___ DATA RECORDS

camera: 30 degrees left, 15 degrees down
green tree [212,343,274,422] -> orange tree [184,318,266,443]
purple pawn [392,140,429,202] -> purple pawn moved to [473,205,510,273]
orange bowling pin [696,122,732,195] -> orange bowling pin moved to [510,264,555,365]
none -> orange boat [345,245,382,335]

______
___ DATA RECORDS

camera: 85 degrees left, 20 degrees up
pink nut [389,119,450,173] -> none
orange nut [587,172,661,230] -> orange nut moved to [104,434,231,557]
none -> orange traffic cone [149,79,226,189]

______

■ **WHAT YOU ARE ASKED TO DO**: In the material above, please find every line that includes the word "moved" and copy it.

■ **EXPECTED ANSWER**:
purple pawn [392,140,429,202] -> purple pawn moved to [473,205,510,273]
orange bowling pin [696,122,732,195] -> orange bowling pin moved to [510,264,555,365]
orange nut [587,172,661,230] -> orange nut moved to [104,434,231,557]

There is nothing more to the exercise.